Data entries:
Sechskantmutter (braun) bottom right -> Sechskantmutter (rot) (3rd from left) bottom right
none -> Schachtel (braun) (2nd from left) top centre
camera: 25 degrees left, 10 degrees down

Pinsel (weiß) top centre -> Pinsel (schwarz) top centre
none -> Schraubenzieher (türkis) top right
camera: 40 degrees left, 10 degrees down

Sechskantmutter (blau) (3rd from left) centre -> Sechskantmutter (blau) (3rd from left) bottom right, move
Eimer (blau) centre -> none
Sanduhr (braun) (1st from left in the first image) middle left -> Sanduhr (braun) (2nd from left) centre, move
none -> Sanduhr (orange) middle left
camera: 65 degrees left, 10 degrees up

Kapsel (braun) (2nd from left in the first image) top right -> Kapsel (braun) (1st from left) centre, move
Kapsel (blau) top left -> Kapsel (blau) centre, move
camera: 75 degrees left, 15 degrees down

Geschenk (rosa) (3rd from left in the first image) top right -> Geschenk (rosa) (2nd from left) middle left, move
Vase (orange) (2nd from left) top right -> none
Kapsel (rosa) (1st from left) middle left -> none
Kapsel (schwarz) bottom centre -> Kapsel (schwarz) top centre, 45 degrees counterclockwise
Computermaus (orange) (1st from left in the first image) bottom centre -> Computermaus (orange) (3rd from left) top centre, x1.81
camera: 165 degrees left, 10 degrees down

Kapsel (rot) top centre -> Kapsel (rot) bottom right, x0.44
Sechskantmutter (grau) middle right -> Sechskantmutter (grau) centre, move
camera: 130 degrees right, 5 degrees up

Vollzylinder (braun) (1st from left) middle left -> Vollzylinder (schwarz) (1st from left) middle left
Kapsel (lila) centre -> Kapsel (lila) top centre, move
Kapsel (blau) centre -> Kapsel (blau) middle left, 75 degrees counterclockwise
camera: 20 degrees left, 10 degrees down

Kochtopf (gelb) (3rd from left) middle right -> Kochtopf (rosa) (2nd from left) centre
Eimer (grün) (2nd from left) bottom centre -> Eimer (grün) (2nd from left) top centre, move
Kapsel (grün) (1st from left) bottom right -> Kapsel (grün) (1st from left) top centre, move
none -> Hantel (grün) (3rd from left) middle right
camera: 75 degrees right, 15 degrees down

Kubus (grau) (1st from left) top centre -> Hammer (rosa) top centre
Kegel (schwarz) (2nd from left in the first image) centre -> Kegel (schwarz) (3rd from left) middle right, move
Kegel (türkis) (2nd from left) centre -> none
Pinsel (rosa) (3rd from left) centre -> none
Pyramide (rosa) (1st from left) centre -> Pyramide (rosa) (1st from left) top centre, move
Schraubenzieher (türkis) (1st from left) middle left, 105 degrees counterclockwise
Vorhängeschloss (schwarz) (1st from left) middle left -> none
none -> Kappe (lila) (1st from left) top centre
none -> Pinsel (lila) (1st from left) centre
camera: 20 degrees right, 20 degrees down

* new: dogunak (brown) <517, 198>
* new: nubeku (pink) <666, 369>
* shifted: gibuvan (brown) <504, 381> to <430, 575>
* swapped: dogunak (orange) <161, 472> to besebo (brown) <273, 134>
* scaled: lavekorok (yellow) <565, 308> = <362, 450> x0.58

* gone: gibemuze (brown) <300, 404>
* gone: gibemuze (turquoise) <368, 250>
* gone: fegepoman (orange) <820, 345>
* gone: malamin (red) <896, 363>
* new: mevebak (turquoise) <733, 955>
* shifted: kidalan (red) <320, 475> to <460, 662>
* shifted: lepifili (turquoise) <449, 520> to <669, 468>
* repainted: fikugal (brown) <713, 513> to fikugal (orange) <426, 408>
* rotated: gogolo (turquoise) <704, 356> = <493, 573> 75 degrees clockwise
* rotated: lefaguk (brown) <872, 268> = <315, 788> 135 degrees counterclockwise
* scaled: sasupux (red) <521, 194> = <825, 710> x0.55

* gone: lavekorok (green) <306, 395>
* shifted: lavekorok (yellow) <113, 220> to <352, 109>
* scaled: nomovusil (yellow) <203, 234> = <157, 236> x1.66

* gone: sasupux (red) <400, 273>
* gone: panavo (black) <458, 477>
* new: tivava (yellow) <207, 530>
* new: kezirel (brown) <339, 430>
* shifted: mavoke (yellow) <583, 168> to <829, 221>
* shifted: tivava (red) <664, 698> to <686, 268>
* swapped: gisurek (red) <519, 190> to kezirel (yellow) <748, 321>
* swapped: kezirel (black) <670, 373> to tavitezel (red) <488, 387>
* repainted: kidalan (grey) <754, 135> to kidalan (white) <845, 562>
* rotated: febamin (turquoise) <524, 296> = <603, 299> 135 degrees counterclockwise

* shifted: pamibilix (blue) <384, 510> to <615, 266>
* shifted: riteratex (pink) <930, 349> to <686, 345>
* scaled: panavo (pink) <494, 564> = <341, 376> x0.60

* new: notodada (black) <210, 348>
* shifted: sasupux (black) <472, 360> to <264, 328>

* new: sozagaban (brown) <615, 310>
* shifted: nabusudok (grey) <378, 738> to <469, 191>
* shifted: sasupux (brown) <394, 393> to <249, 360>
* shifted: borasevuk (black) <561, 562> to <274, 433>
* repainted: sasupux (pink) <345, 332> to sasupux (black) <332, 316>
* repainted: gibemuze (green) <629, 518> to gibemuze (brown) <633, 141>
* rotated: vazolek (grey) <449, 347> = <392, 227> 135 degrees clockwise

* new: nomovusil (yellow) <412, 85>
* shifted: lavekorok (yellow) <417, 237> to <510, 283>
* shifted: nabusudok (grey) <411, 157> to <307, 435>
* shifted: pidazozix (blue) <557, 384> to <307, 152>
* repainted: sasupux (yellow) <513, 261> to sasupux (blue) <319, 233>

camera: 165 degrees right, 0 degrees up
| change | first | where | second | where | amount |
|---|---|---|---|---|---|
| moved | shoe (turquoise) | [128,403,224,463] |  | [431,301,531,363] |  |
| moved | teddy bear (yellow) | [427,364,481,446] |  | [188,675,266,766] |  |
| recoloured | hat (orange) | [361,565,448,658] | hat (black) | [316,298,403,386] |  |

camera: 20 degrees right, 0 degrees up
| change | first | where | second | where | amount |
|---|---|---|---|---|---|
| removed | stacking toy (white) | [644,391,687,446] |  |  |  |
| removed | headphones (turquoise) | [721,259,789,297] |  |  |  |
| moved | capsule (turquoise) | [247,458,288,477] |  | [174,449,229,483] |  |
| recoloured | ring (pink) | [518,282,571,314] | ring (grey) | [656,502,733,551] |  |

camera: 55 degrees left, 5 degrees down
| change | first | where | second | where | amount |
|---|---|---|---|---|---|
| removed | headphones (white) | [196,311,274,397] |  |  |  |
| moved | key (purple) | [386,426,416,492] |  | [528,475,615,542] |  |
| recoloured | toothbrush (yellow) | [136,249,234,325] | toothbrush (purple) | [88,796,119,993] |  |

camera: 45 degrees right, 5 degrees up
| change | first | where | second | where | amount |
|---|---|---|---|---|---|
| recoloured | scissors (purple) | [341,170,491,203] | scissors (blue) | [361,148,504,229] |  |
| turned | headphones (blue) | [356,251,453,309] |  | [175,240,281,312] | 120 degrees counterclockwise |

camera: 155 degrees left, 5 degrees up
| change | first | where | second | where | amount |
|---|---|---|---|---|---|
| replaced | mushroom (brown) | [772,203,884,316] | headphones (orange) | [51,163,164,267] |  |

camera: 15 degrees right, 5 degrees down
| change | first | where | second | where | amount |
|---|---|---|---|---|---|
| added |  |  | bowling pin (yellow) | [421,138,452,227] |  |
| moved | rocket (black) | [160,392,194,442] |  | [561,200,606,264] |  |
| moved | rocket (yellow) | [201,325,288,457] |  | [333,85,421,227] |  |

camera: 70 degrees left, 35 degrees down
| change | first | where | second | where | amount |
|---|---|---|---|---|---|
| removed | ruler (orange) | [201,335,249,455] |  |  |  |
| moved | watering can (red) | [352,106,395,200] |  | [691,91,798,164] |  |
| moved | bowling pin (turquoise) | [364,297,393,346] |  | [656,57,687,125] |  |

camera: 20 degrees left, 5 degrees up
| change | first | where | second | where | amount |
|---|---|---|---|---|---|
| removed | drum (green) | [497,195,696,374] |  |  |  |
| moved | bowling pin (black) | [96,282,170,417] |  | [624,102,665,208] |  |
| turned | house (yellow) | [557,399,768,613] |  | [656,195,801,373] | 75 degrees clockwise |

◆ Exercise requirements
All lines from the opening of the records through the line where "none -> Schachtel" occurs are to be output verbatim. No other line belongs in the answer.

◆ Your response
Sechskantmutter (braun) bottom right -> Sechskantmutter (rot) (3rd from left) bottom right
none -> Schachtel (braun) (2nd from left) top centre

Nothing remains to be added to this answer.